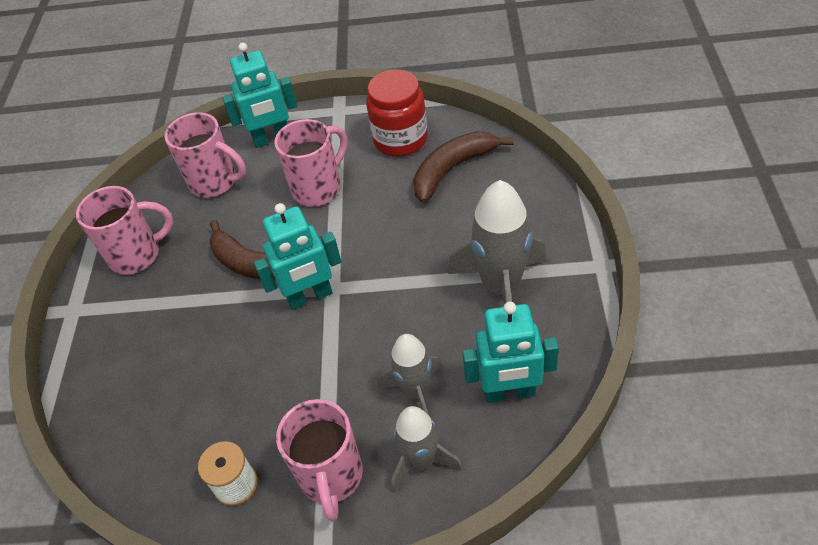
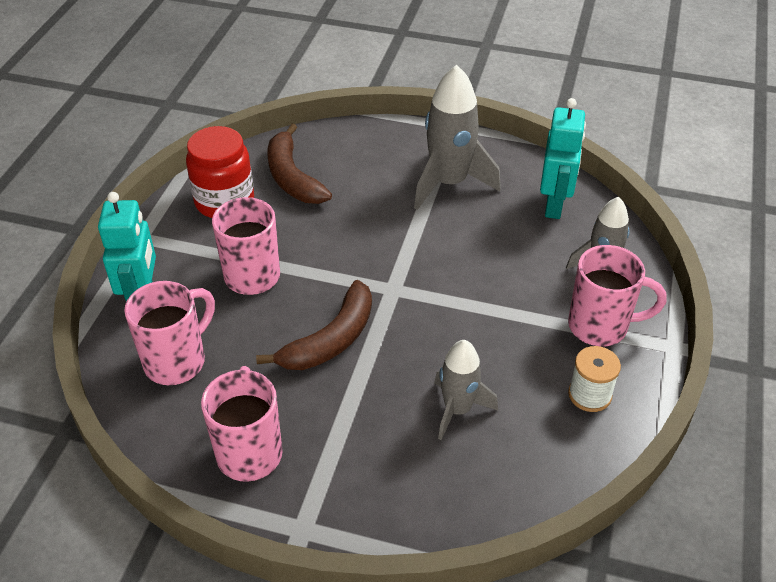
camera: 80 degrees left, 5 degrees down
(310, 297) = (396, 306): turquoise robot -> none
(416, 392) = (534, 257): grey rocket -> grey rocket (457, 409)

-----

TO DO — Your copy of the data above should match it exactly, apart from the images.

SOLUTION TO THIS EXERCISE —
camera: 80 degrees left, 5 degrees down
(310, 297) = (396, 306): turquoise robot -> none
(416, 392) = (534, 257): grey rocket -> grey rocket (457, 409)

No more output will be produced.